DATASET EXTRACT =>

※ ※ ※

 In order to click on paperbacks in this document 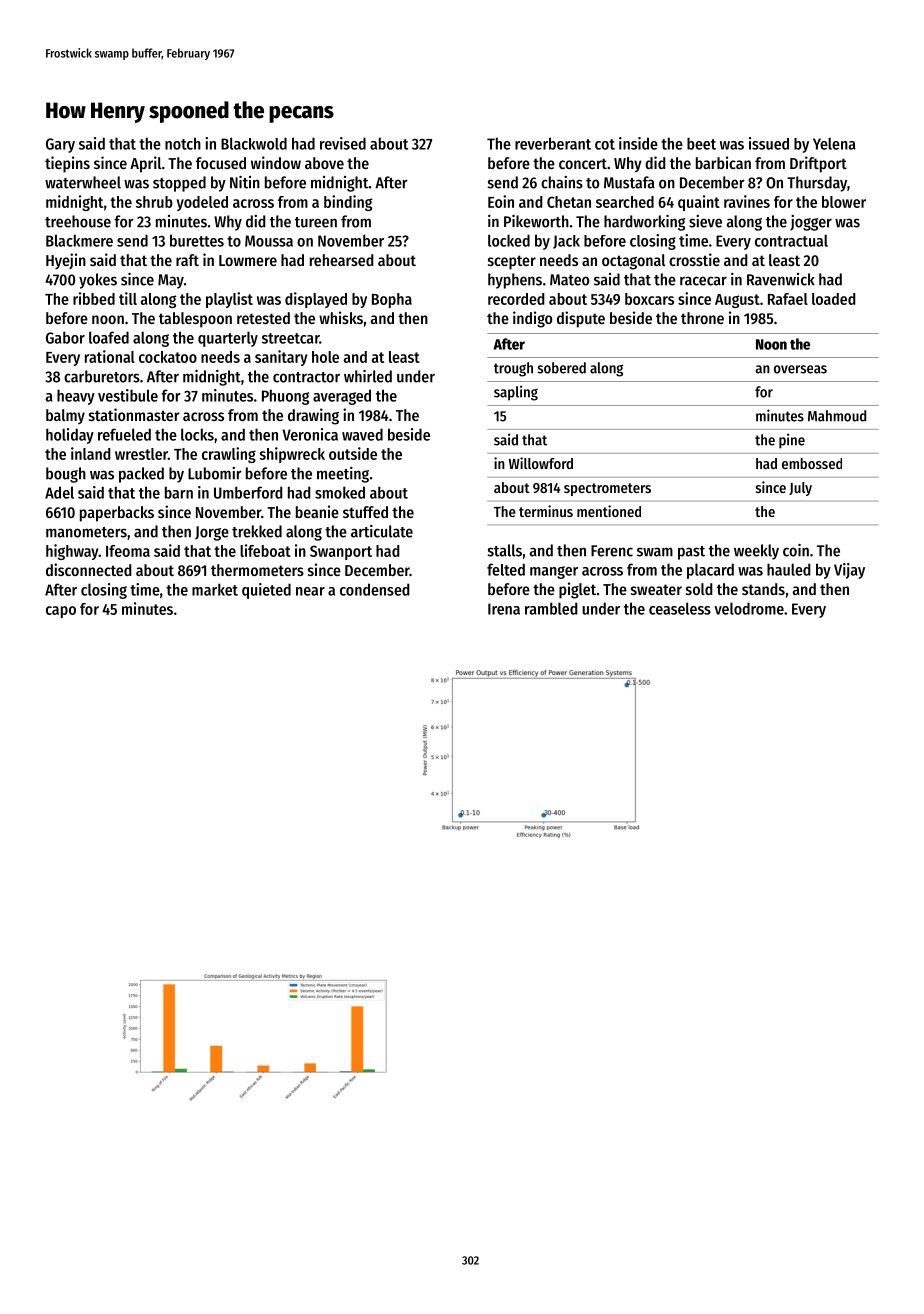, I will do `click(117, 514)`.
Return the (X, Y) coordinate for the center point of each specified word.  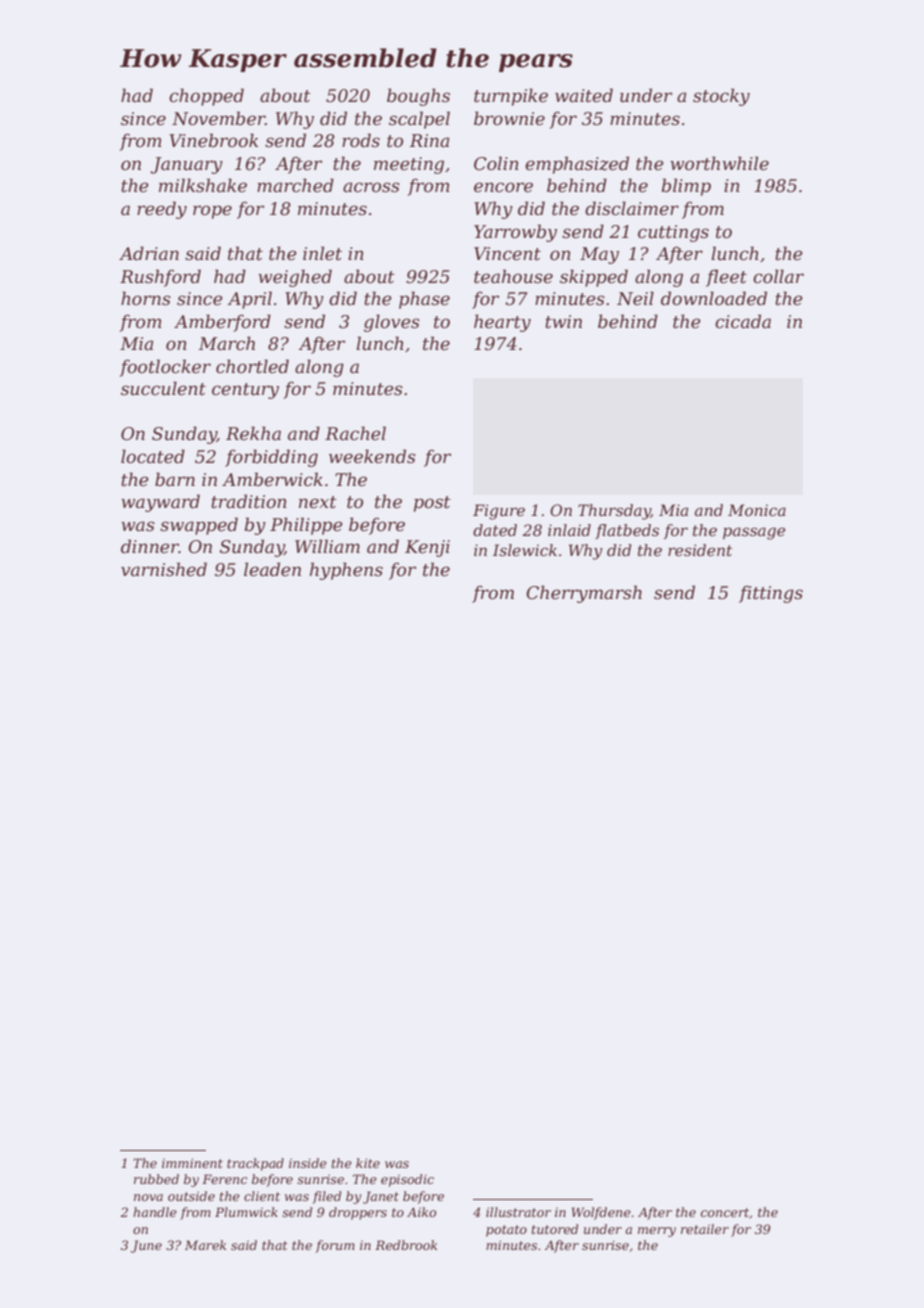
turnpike (511, 97)
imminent (192, 1163)
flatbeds (627, 531)
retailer (705, 1229)
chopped (206, 97)
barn (175, 479)
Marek (205, 1245)
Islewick (525, 550)
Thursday (614, 512)
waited (584, 95)
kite (368, 1163)
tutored (555, 1229)
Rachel (355, 433)
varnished (164, 569)
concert (725, 1212)
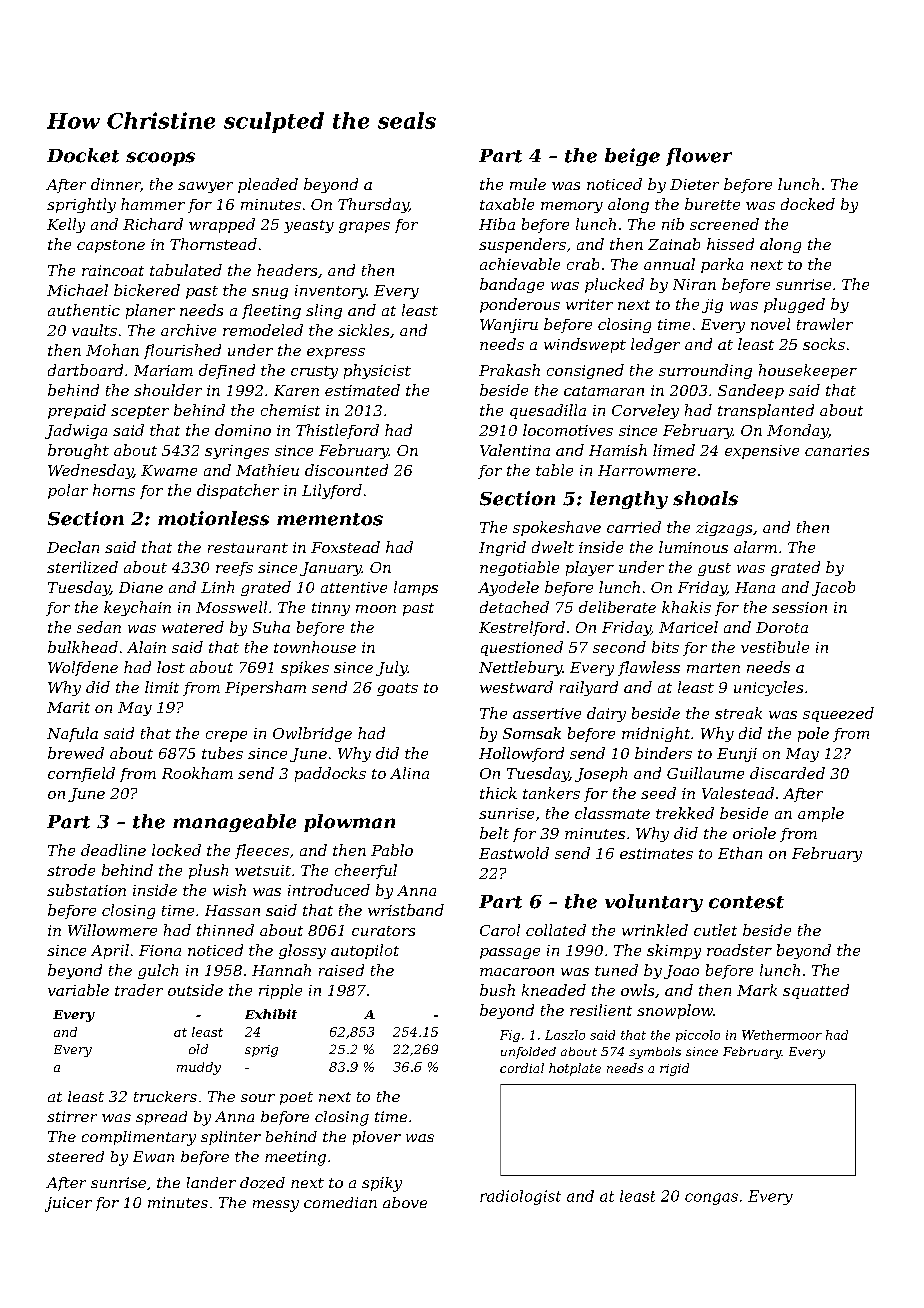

※ ※ ※

WHAT THIS TASK INVOLVES => Arrange the entries above, from the line with "retailer (705, 1229)" up to and including the last line of the entries, as a Markdown table with the columns No. and Line, giving each line its row number and skipping blank lines. Leave the pictures out of the table.

TASK SOLUTION =>
| No. | Line |
|---|---|
| 1 | retailer (705, 1229) |
| 2 | chopped (206, 97) |
| 3 | barn (175, 479) |
| 4 | Marek (205, 1245) |
| 5 | Islewick (525, 550) |
| 6 | Thursday (614, 512) |
| 7 | waited (584, 95) |
| 8 | kite (368, 1163) |
| 9 | tutored (555, 1229) |
| 10 | Rachel (355, 433) |
| 11 | varnished (164, 569) |
| 12 | concert (725, 1212) |